WHAT IS NEEDED - Your copy should hold every record exactly and no images.

DATA TO PROCESS -
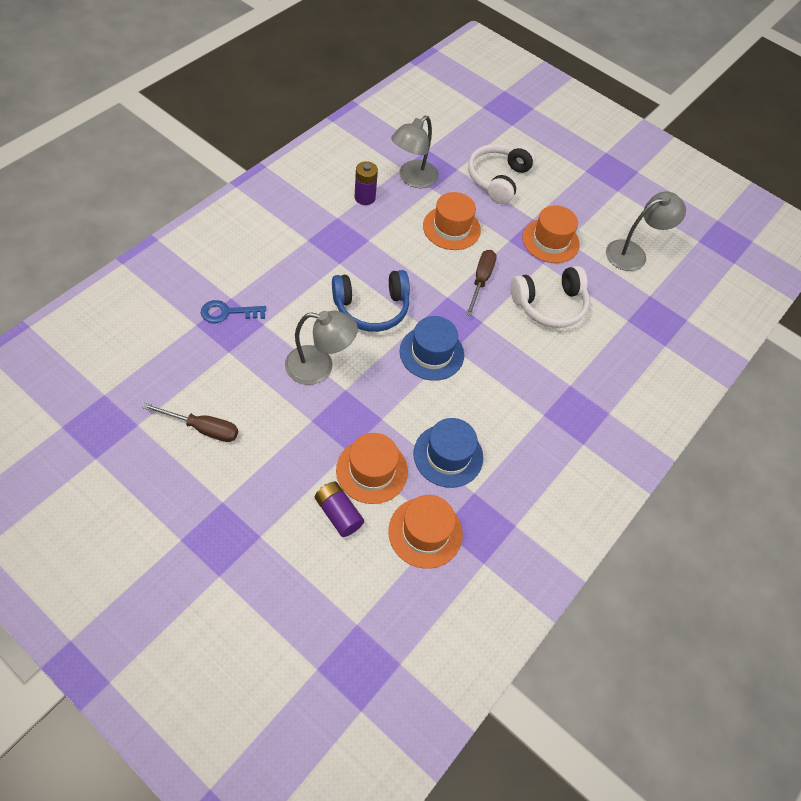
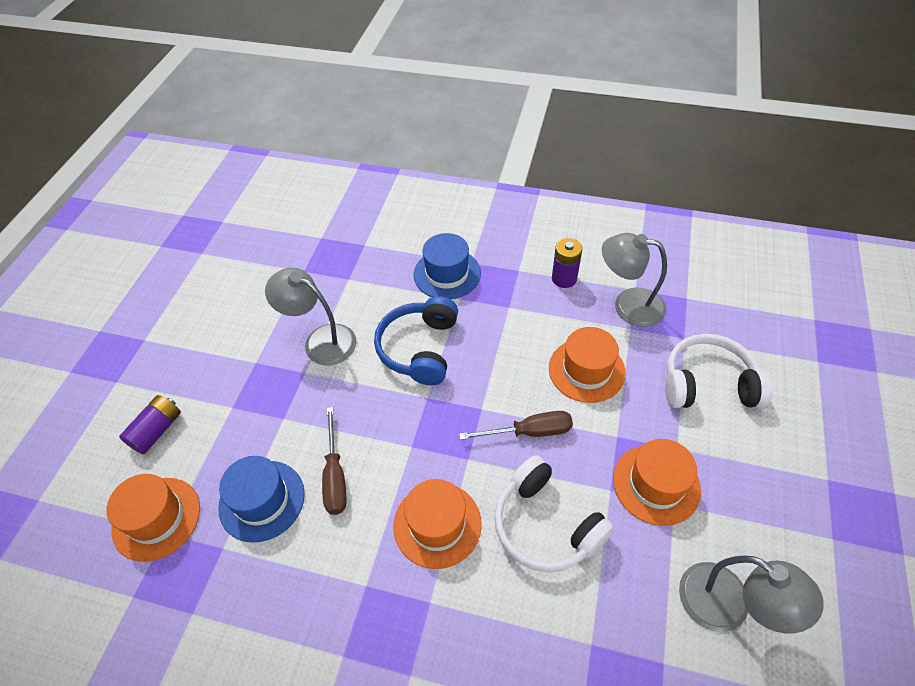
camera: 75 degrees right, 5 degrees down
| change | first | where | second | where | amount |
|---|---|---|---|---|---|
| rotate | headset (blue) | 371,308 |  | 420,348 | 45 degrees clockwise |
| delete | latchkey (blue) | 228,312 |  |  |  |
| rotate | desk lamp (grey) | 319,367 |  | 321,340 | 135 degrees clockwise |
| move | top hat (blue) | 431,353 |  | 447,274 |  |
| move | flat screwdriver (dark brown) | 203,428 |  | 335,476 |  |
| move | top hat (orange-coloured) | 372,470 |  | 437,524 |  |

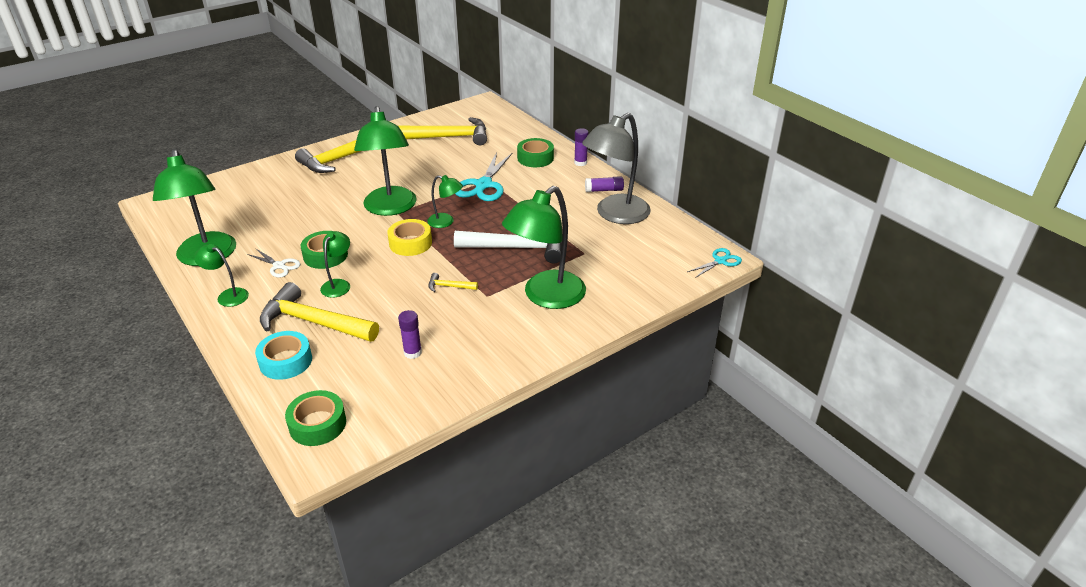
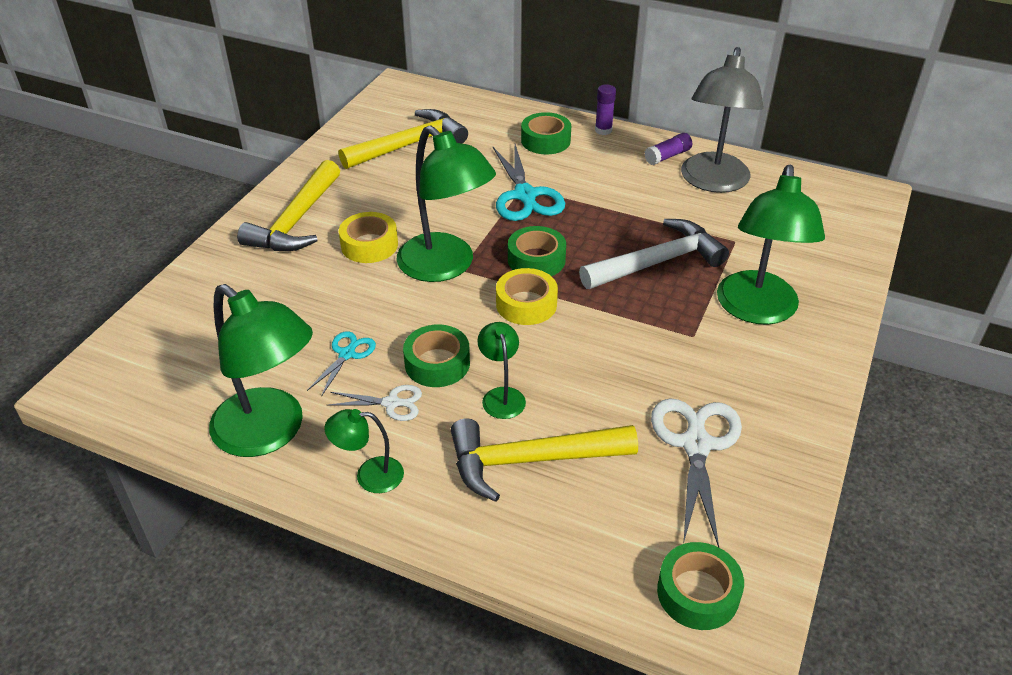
camera: 30 degrees left, 5 degrees up
| change | first | where | second | where | amount |
|---|---|---|---|---|---|
| replace | desk lamp (emerald) | 446,222 | tape (emerald) | 536,260 |  |
| move | scissors (turquoise) | 720,261 |  | 347,354 |  |
| delete | carpenter's hammer (bright yellow) | 449,286 |  |  |  |
| replace | stick of glue (royal purple) | 412,352 | scissors (white) | 696,445 |  |
| delete | tape (turquoise) | 286,361 |  |  |  |
| insert |  |  | tape (bright yellow) | 369,245 |  |

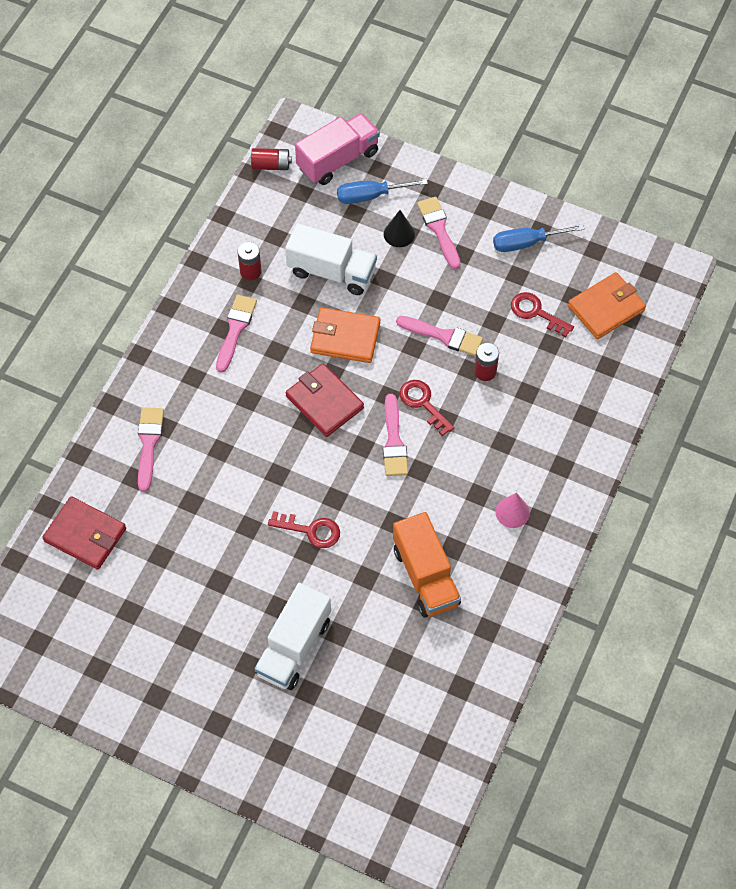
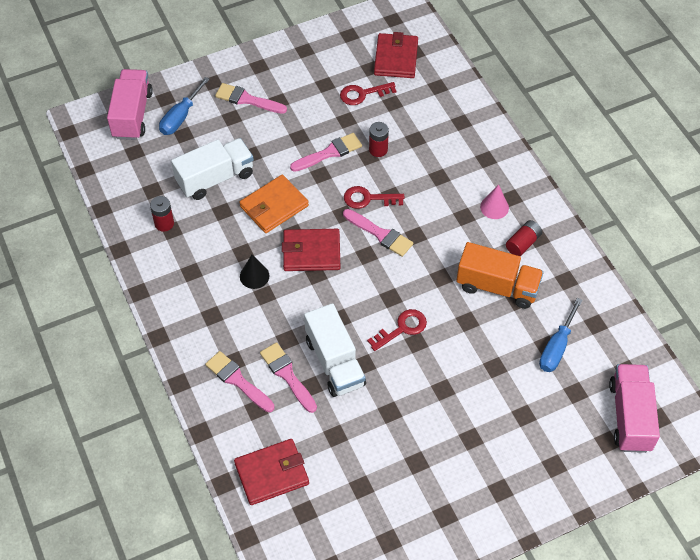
camera: 50 degrees left, 5 degrees down
| change | first | where | second | where | amount |
|---|---|---|---|---|---|
| move | power cell (scarlet) | 271,165 |  | 523,243 |  |
| move | cone shape (ebony) | 399,234 |  | 254,276 |  |
| move | flat screwdriver (blue) | 526,243 |  | 556,347 |  |
| recolor | wallet (orange-coloured) | 606,308 | wallet (scarlet) | 396,58 |  |
| move | paintbrush (rose-pink) | 235,329 |  | 287,375 |  |
| move | toy truck (white) | 294,647 |  | 335,362 |  |
| insert |  |  | toy truck (rose-pink) | 630,416 |  |

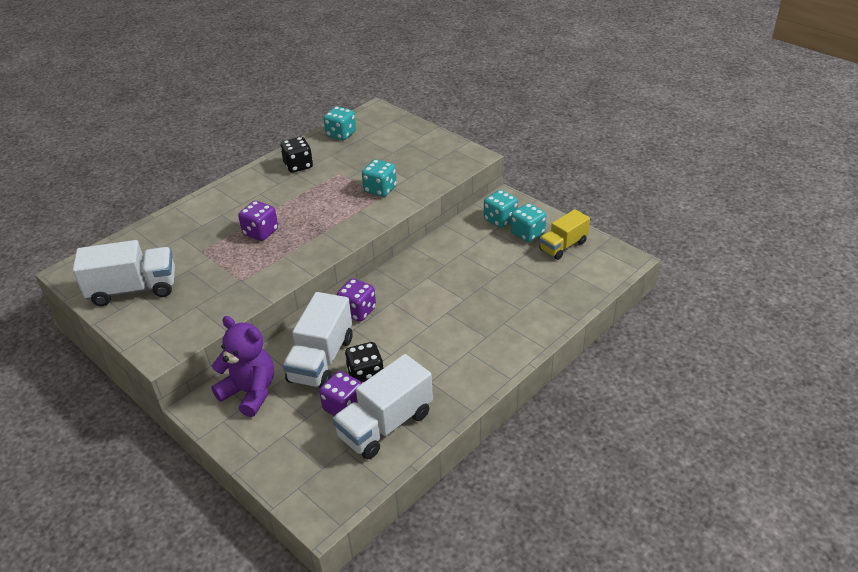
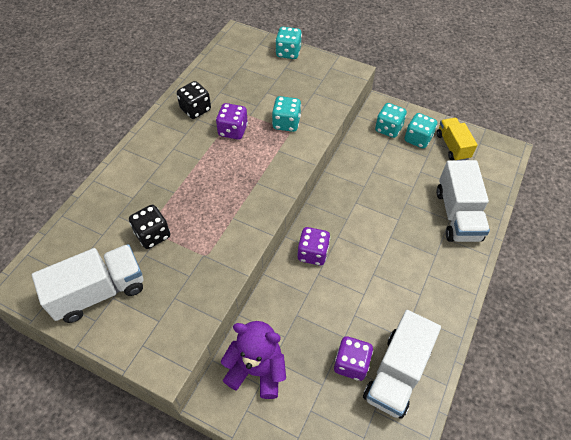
camera: 20 degrees left, 15 degrees up
| change | first | where | second | where | amount |
|---|---|---|---|---|---|
| move | game die (turquoise) | 341,134 |  | 288,52 |  |
| move | game die (royal purple) | 260,232 |  | 233,131 |  |
| rotate | toy truck (bright yellow) | 563,246 |  | 452,146 | 135 degrees clockwise |
| move | toy truck (white) | 321,359 |  | 457,215 |  |
| move | game die (ebony) | 366,376 |  | 153,235 |  |

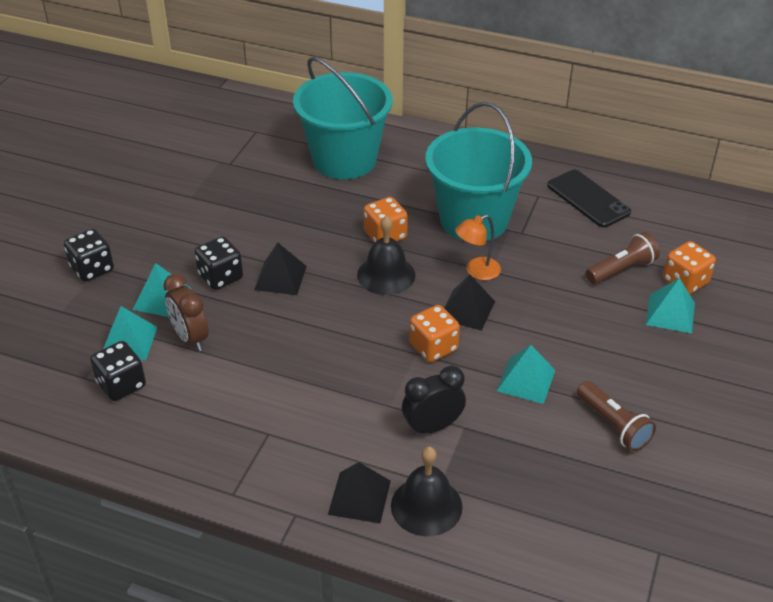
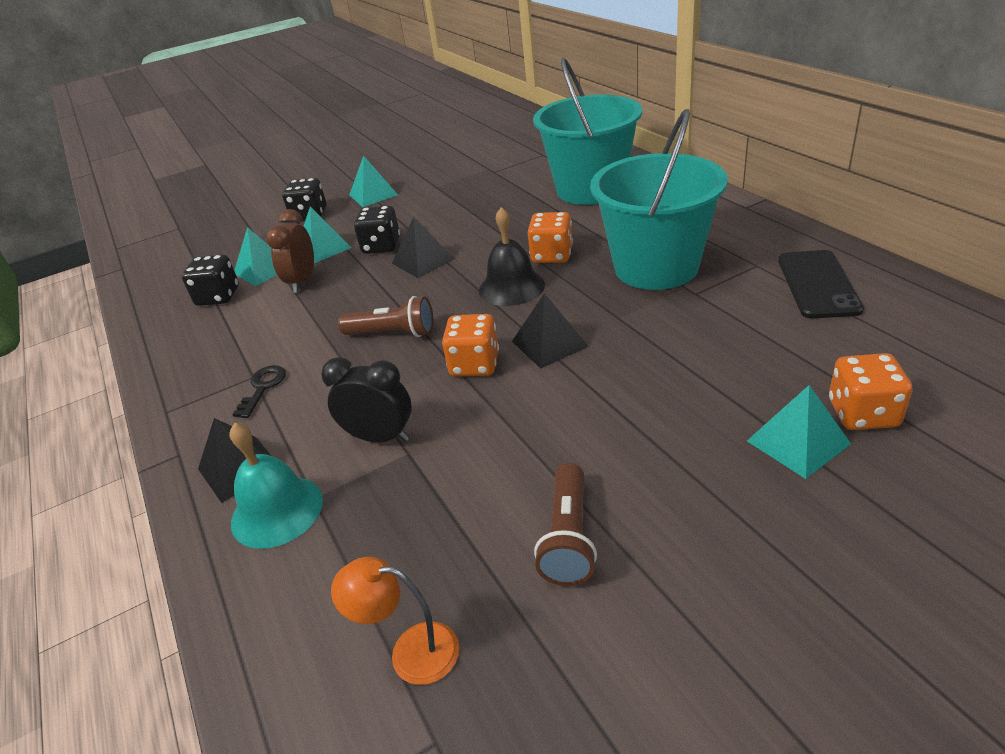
camera: 45 degrees right, 5 degrees down
| change | first | where | second | where | amount |
|---|---|---|---|---|---|
| move | desk lamp (orange-coloured) | 477,271 |  | 410,652 |  |
| move | pocket torch (dark brown) | 621,269 |  | 393,333 |  |
| move | pyramid (turquoise) | 526,380 |  | 373,195 |  |
| recolor | school bell (ebony) | 426,506 | school bell (turquoise) | 277,511 |  |
| insert |  |  | latchkey (ebony) | 263,387 |  |

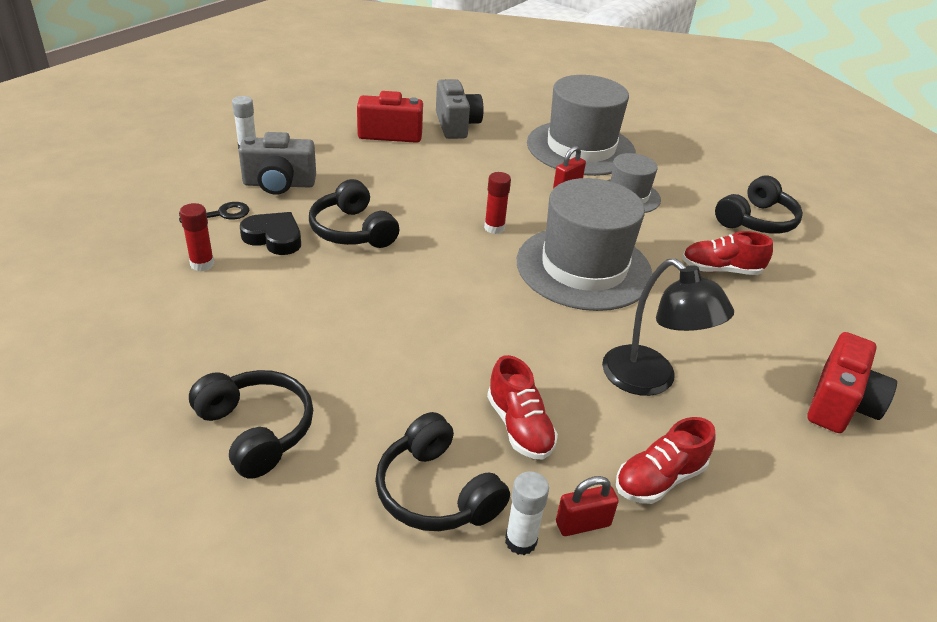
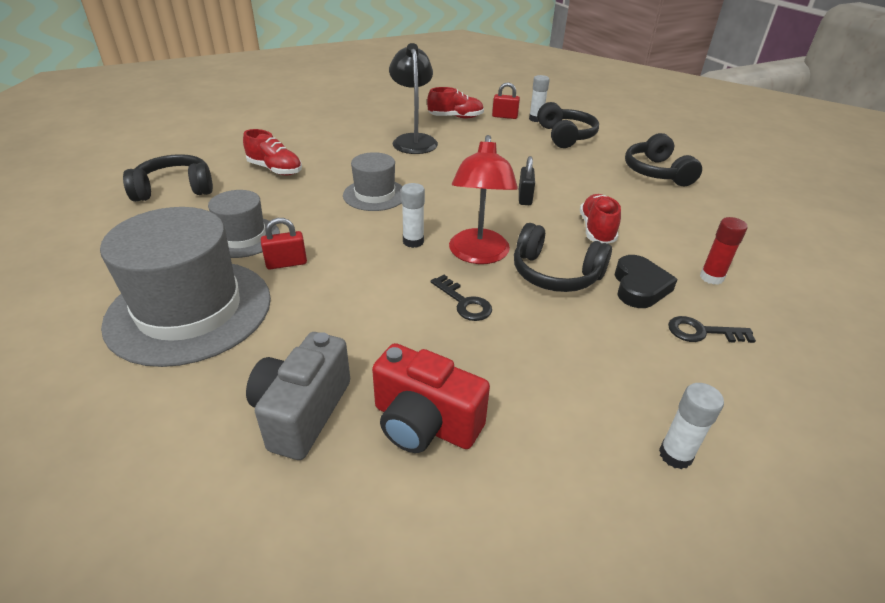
camera: 150 degrees left, 0 degrees up
| change | first | where | second | where | amount |
|---|---|---|---|---|---|
| delete | compact camera (grey) | 279,184 |  |  |  |
| recolor | stick of glue (scarlet) | 494,228 | stick of glue (white) | 413,241 |  |
| resize | top hat (grey) | 583,268 |  | 375,195 | x0.55 |
| rotate | headset (ebony) | 352,230 |  | 555,274 | 120 degrees clockwise |
| rotate | love heart (ebony) | 274,238 |  | 639,287 | 135 degrees counterclockwise |
| delete | compact camera (scarlet) | 840,404 |  |  |  |
| move | lace-up shoe (scarlet) | 519,427 |  | 596,230 |  |
| insert |  |  | desk lamp (scarlet) | 478,255 |  |
| insert |  |  | small lock (ebony) | 525,198 |  |
| insert |  |  | latchkey (ebony) | 464,302 |  |

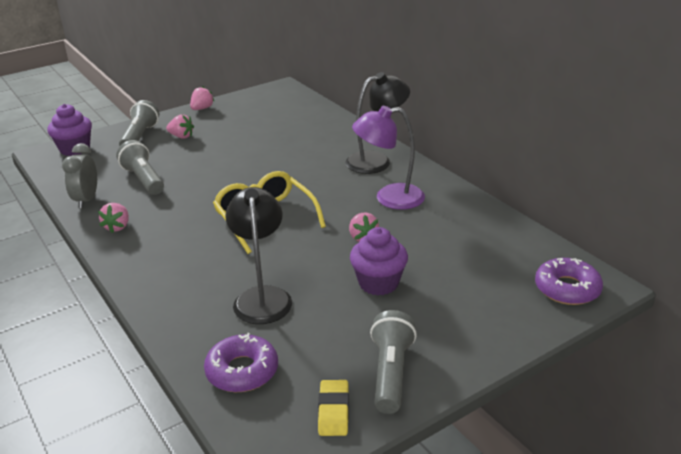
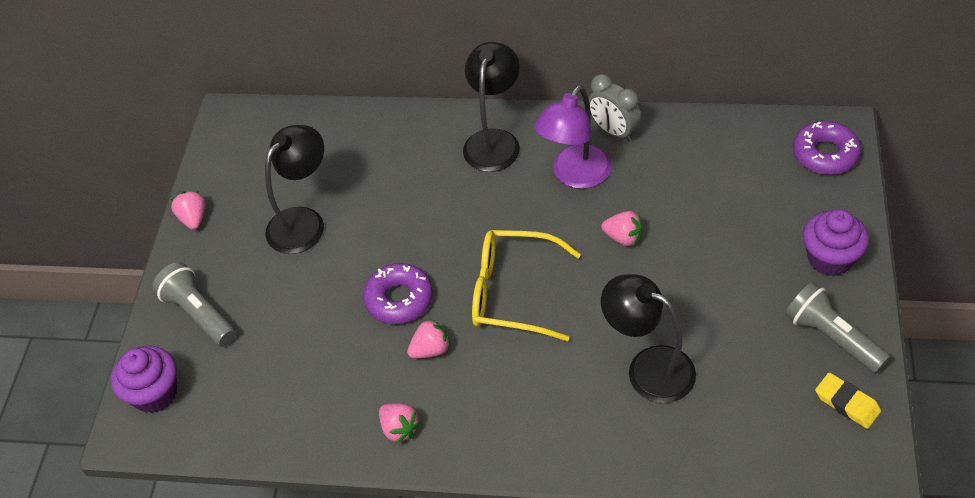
camera: 45 degrees left, 20 degrees up
| change | first | where | second | where | amount |
|---|---|---|---|---|---|
| move | berry (rose-pink) | 181,136 |  | 431,349 |  |
| delete | pocket torch (grey) | 144,179 |  |  |  |
| move | alarm clock (grey) | 87,200 |  | 614,131 |  |
| move | cupcake (royal purple) | 378,283 |  | 830,258 |  |
| move | glazed donut (royal purple) | 242,371 |  | 399,299 |  |
| insert |  |  | desk lamp (ebony) | 303,221 |  |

COMPLETED TASK -
camera: 75 degrees right, 5 degrees down
| change | first | where | second | where | amount |
|---|---|---|---|---|---|
| rotate | headset (blue) | 371,308 |  | 420,348 | 45 degrees clockwise |
| delete | latchkey (blue) | 228,312 |  |  |  |
| rotate | desk lamp (grey) | 319,367 |  | 321,340 | 135 degrees clockwise |
| move | top hat (blue) | 431,353 |  | 447,274 |  |
| move | flat screwdriver (dark brown) | 203,428 |  | 335,476 |  |
| move | top hat (orange-coloured) | 372,470 |  | 437,524 |  |

camera: 30 degrees left, 5 degrees up
| change | first | where | second | where | amount |
|---|---|---|---|---|---|
| replace | desk lamp (emerald) | 446,222 | tape (emerald) | 536,260 |  |
| move | scissors (turquoise) | 720,261 |  | 347,354 |  |
| delete | carpenter's hammer (bright yellow) | 449,286 |  |  |  |
| replace | stick of glue (royal purple) | 412,352 | scissors (white) | 696,445 |  |
| delete | tape (turquoise) | 286,361 |  |  |  |
| insert |  |  | tape (bright yellow) | 369,245 |  |

camera: 50 degrees left, 5 degrees down
| change | first | where | second | where | amount |
|---|---|---|---|---|---|
| move | power cell (scarlet) | 271,165 |  | 523,243 |  |
| move | cone shape (ebony) | 399,234 |  | 254,276 |  |
| move | flat screwdriver (blue) | 526,243 |  | 556,347 |  |
| recolor | wallet (orange-coloured) | 606,308 | wallet (scarlet) | 396,58 |  |
| move | paintbrush (rose-pink) | 235,329 |  | 287,375 |  |
| move | toy truck (white) | 294,647 |  | 335,362 |  |
| insert |  |  | toy truck (rose-pink) | 630,416 |  |

camera: 20 degrees left, 15 degrees up
| change | first | where | second | where | amount |
|---|---|---|---|---|---|
| move | game die (turquoise) | 341,134 |  | 288,52 |  |
| move | game die (royal purple) | 260,232 |  | 233,131 |  |
| rotate | toy truck (bright yellow) | 563,246 |  | 452,146 | 135 degrees clockwise |
| move | toy truck (white) | 321,359 |  | 457,215 |  |
| move | game die (ebony) | 366,376 |  | 153,235 |  |

camera: 45 degrees right, 5 degrees down
| change | first | where | second | where | amount |
|---|---|---|---|---|---|
| move | desk lamp (orange-coloured) | 477,271 |  | 410,652 |  |
| move | pocket torch (dark brown) | 621,269 |  | 393,333 |  |
| move | pyramid (turquoise) | 526,380 |  | 373,195 |  |
| recolor | school bell (ebony) | 426,506 | school bell (turquoise) | 277,511 |  |
| insert |  |  | latchkey (ebony) | 263,387 |  |

camera: 150 degrees left, 0 degrees up
| change | first | where | second | where | amount |
|---|---|---|---|---|---|
| delete | compact camera (grey) | 279,184 |  |  |  |
| recolor | stick of glue (scarlet) | 494,228 | stick of glue (white) | 413,241 |  |
| resize | top hat (grey) | 583,268 |  | 375,195 | x0.55 |
| rotate | headset (ebony) | 352,230 |  | 555,274 | 120 degrees clockwise |
| rotate | love heart (ebony) | 274,238 |  | 639,287 | 135 degrees counterclockwise |
| delete | compact camera (scarlet) | 840,404 |  |  |  |
| move | lace-up shoe (scarlet) | 519,427 |  | 596,230 |  |
| insert |  |  | desk lamp (scarlet) | 478,255 |  |
| insert |  |  | small lock (ebony) | 525,198 |  |
| insert |  |  | latchkey (ebony) | 464,302 |  |

camera: 45 degrees left, 20 degrees up
| change | first | where | second | where | amount |
|---|---|---|---|---|---|
| move | berry (rose-pink) | 181,136 |  | 431,349 |  |
| delete | pocket torch (grey) | 144,179 |  |  |  |
| move | alarm clock (grey) | 87,200 |  | 614,131 |  |
| move | cupcake (royal purple) | 378,283 |  | 830,258 |  |
| move | glazed donut (royal purple) | 242,371 |  | 399,299 |  |
| insert |  |  | desk lamp (ebony) | 303,221 |  |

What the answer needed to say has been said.